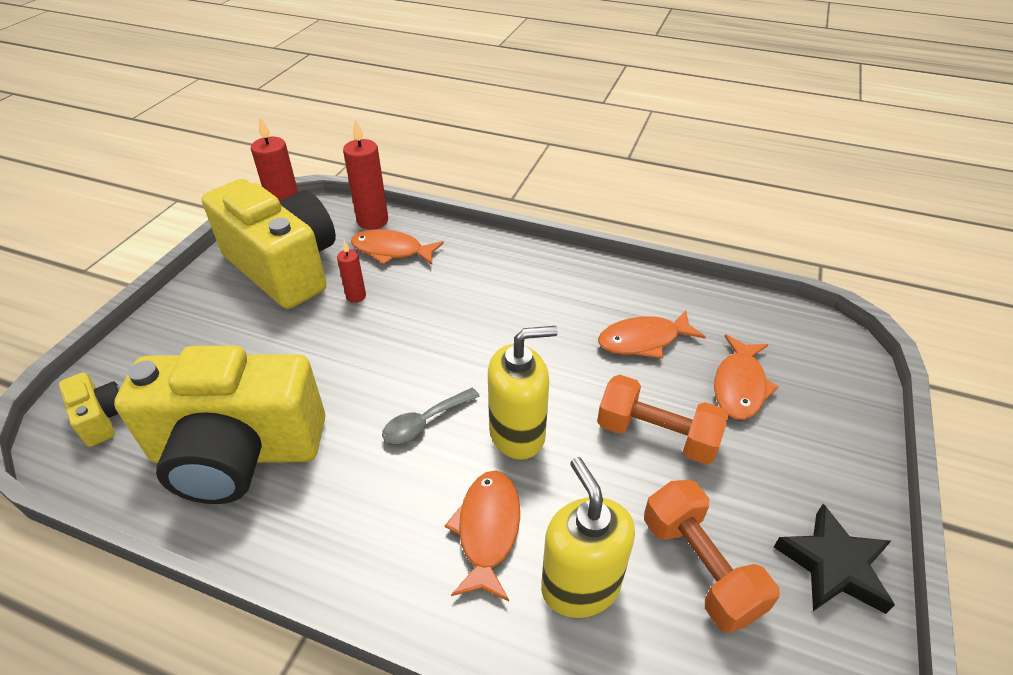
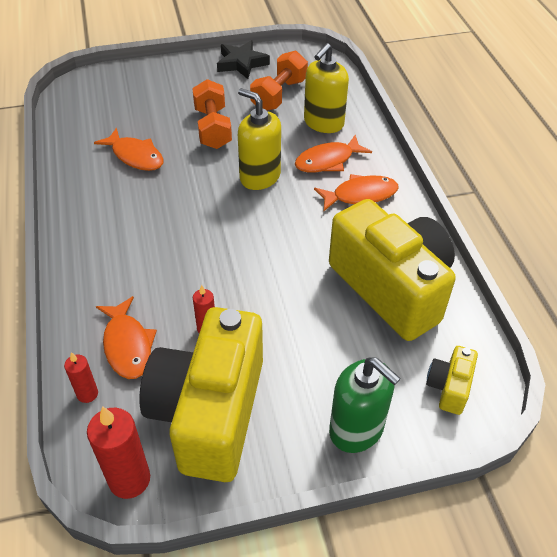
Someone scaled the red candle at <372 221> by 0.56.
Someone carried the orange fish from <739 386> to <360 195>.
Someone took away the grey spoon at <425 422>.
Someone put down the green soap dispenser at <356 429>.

= = = =

- **Assignment**
Line for line, restate the data above and omit every picture.

- **Finished task**
Someone scaled the red candle at <372 221> by 0.56.
Someone carried the orange fish from <739 386> to <360 195>.
Someone took away the grey spoon at <425 422>.
Someone put down the green soap dispenser at <356 429>.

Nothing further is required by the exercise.